AIM OF THE TASK
The answer must be the full listing, repeated exactly.
- Opening Delimiter -
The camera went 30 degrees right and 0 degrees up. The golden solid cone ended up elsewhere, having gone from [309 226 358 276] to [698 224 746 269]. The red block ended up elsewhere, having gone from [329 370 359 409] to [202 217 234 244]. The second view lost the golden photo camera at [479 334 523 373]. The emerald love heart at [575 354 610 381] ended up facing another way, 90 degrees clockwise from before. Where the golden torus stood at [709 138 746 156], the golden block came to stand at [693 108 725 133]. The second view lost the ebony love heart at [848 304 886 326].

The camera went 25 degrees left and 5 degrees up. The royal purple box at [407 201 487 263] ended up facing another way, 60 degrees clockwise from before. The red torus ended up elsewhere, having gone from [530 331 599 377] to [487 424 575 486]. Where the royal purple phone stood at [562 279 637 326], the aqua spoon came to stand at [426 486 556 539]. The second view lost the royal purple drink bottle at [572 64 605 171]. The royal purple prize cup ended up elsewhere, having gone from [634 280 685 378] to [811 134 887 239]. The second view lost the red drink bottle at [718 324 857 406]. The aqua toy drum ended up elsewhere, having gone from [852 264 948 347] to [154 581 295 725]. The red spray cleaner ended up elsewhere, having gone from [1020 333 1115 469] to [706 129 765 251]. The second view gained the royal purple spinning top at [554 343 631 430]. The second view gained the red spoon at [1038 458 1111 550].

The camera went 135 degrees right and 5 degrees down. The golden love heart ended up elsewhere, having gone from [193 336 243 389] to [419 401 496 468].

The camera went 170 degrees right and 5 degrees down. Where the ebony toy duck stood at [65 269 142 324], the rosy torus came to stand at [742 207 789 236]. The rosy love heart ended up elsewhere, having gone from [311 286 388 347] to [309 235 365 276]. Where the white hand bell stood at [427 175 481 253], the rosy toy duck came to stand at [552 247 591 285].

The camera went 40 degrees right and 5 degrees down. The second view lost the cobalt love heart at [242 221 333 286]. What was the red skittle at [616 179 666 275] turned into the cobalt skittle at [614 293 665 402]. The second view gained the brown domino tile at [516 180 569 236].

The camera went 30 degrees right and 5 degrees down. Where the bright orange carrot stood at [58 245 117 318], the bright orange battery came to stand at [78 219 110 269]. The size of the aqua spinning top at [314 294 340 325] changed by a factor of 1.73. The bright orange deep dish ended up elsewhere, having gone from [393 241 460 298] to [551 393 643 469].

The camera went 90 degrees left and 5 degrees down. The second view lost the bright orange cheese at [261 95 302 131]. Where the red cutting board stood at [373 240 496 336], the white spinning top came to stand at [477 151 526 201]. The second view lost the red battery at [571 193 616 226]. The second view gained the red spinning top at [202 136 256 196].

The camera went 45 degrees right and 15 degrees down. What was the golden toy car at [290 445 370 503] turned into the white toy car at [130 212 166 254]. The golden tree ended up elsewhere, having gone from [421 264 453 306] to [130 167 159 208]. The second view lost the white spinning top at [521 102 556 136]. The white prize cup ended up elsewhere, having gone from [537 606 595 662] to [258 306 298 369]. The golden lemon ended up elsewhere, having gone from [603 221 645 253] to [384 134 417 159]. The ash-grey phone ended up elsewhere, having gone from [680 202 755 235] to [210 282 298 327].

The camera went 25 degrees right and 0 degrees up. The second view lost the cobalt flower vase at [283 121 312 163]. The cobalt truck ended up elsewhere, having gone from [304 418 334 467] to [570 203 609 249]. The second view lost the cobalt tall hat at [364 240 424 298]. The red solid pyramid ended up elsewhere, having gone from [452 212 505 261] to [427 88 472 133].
- Closing Delimiter -
RESPONSE TO THIS TASK
The camera went 30 degrees right and 0 degrees up. The golden solid cone ended up elsewhere, having gone from [309 226 358 276] to [698 224 746 269]. The red block ended up elsewhere, having gone from [329 370 359 409] to [202 217 234 244]. The second view lost the golden photo camera at [479 334 523 373]. The emerald love heart at [575 354 610 381] ended up facing another way, 90 degrees clockwise from before. Where the golden torus stood at [709 138 746 156], the golden block came to stand at [693 108 725 133]. The second view lost the ebony love heart at [848 304 886 326].

The camera went 25 degrees left and 5 degrees up. The royal purple box at [407 201 487 263] ended up facing another way, 60 degrees clockwise from before. The red torus ended up elsewhere, having gone from [530 331 599 377] to [487 424 575 486]. Where the royal purple phone stood at [562 279 637 326], the aqua spoon came to stand at [426 486 556 539]. The second view lost the royal purple drink bottle at [572 64 605 171]. The royal purple prize cup ended up elsewhere, having gone from [634 280 685 378] to [811 134 887 239]. The second view lost the red drink bottle at [718 324 857 406]. The aqua toy drum ended up elsewhere, having gone from [852 264 948 347] to [154 581 295 725]. The red spray cleaner ended up elsewhere, having gone from [1020 333 1115 469] to [706 129 765 251]. The second view gained the royal purple spinning top at [554 343 631 430]. The second view gained the red spoon at [1038 458 1111 550].

The camera went 135 degrees right and 5 degrees down. The golden love heart ended up elsewhere, having gone from [193 336 243 389] to [419 401 496 468].

The camera went 170 degrees right and 5 degrees down. Where the ebony toy duck stood at [65 269 142 324], the rosy torus came to stand at [742 207 789 236]. The rosy love heart ended up elsewhere, having gone from [311 286 388 347] to [309 235 365 276]. Where the white hand bell stood at [427 175 481 253], the rosy toy duck came to stand at [552 247 591 285].

The camera went 40 degrees right and 5 degrees down. The second view lost the cobalt love heart at [242 221 333 286]. What was the red skittle at [616 179 666 275] turned into the cobalt skittle at [614 293 665 402]. The second view gained the brown domino tile at [516 180 569 236].

The camera went 30 degrees right and 5 degrees down. Where the bright orange carrot stood at [58 245 117 318], the bright orange battery came to stand at [78 219 110 269]. The size of the aqua spinning top at [314 294 340 325] changed by a factor of 1.73. The bright orange deep dish ended up elsewhere, having gone from [393 241 460 298] to [551 393 643 469].

The camera went 90 degrees left and 5 degrees down. The second view lost the bright orange cheese at [261 95 302 131]. Where the red cutting board stood at [373 240 496 336], the white spinning top came to stand at [477 151 526 201]. The second view lost the red battery at [571 193 616 226]. The second view gained the red spinning top at [202 136 256 196].

The camera went 45 degrees right and 15 degrees down. What was the golden toy car at [290 445 370 503] turned into the white toy car at [130 212 166 254]. The golden tree ended up elsewhere, having gone from [421 264 453 306] to [130 167 159 208]. The second view lost the white spinning top at [521 102 556 136]. The white prize cup ended up elsewhere, having gone from [537 606 595 662] to [258 306 298 369]. The golden lemon ended up elsewhere, having gone from [603 221 645 253] to [384 134 417 159]. The ash-grey phone ended up elsewhere, having gone from [680 202 755 235] to [210 282 298 327].

The camera went 25 degrees right and 0 degrees up. The second view lost the cobalt flower vase at [283 121 312 163]. The cobalt truck ended up elsewhere, having gone from [304 418 334 467] to [570 203 609 249]. The second view lost the cobalt tall hat at [364 240 424 298]. The red solid pyramid ended up elsewhere, having gone from [452 212 505 261] to [427 88 472 133].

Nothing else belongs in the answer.